- Task to complete: Where a line of the data below has the string "purple", copy that line.

Before-and-after object listings:
┌──
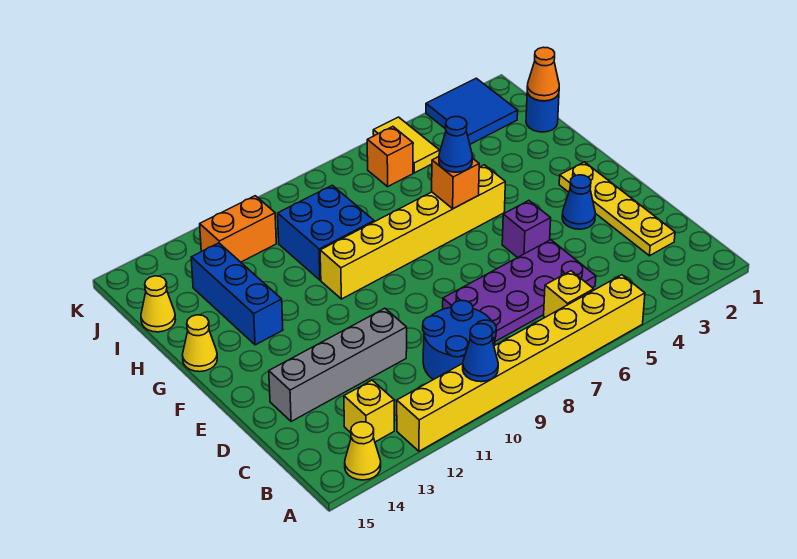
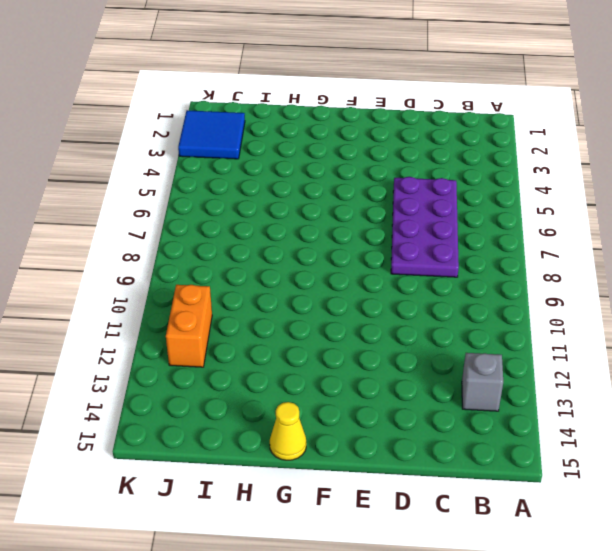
grey brick B13 level 1 -> yellow brick B13 level 1
none -> yellow brick A5:A12 level 1
none -> yellow cone A14 level 1
none -> yellow brick B6 level 1

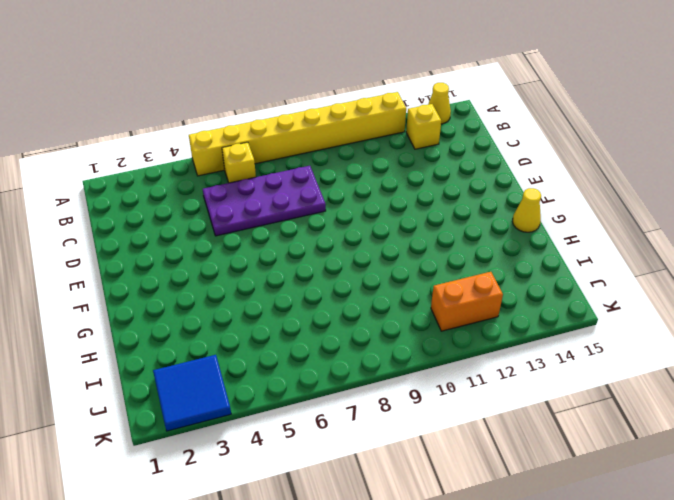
none -> blue round brick B9:C10 level 1
none -> yellow plate C2:F2 level 1
none -> grey brick D11:D14 level 1

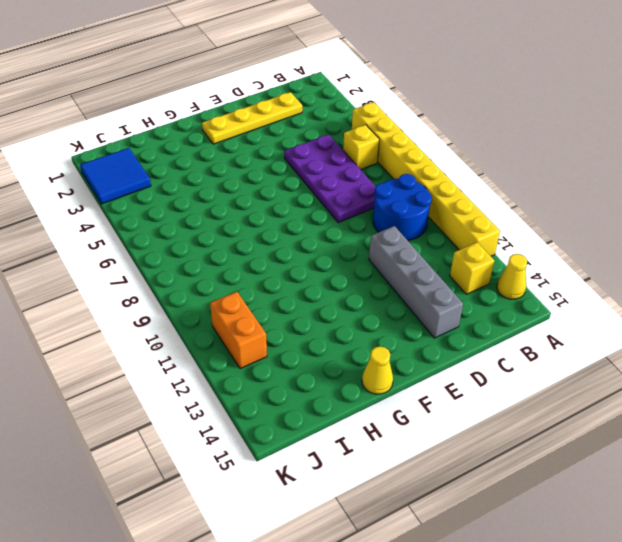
none -> blue cone E3 level 1
none -> purple brick E5 level 1
none -> yellow brick G5:G10 level 1

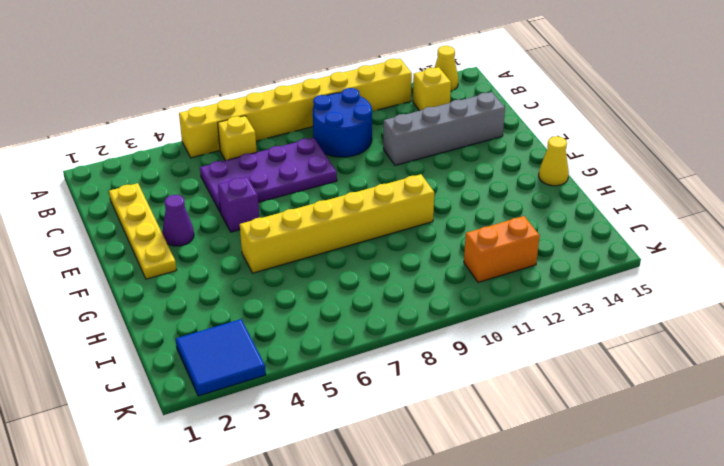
purple cone E3 level 1 -> blue cone E3 level 1
none -> blue brick G13:I13 level 1
none -> blue brick H9:I10 level 1
none -> blue round brick I1 level 1

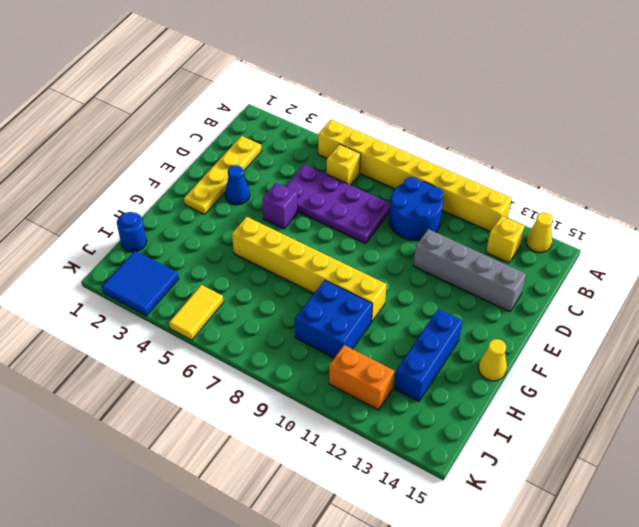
none -> yellow cone I15 level 1
none -> orange brick J6 level 1
none -> blue cone A10 level 2

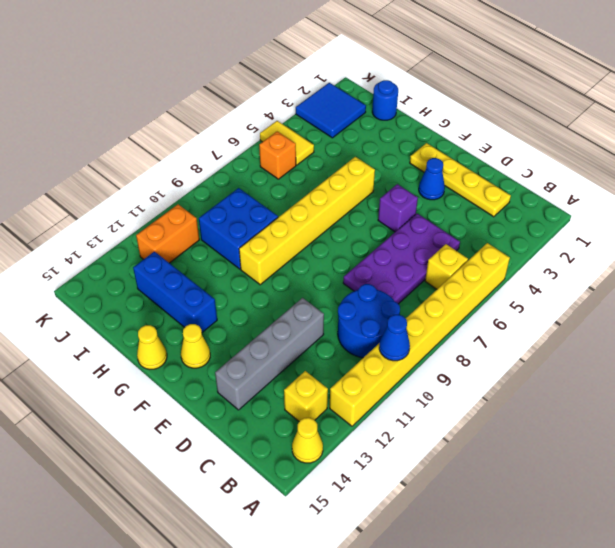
yellow cone F14 level 1 -> yellow cone I15 level 1
none -> orange brick G6 level 2
none -> orange cone I1 level 2
none -> blue cone G6 level 3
└──
- Task response:
none -> purple brick E5 level 1
purple cone E3 level 1 -> blue cone E3 level 1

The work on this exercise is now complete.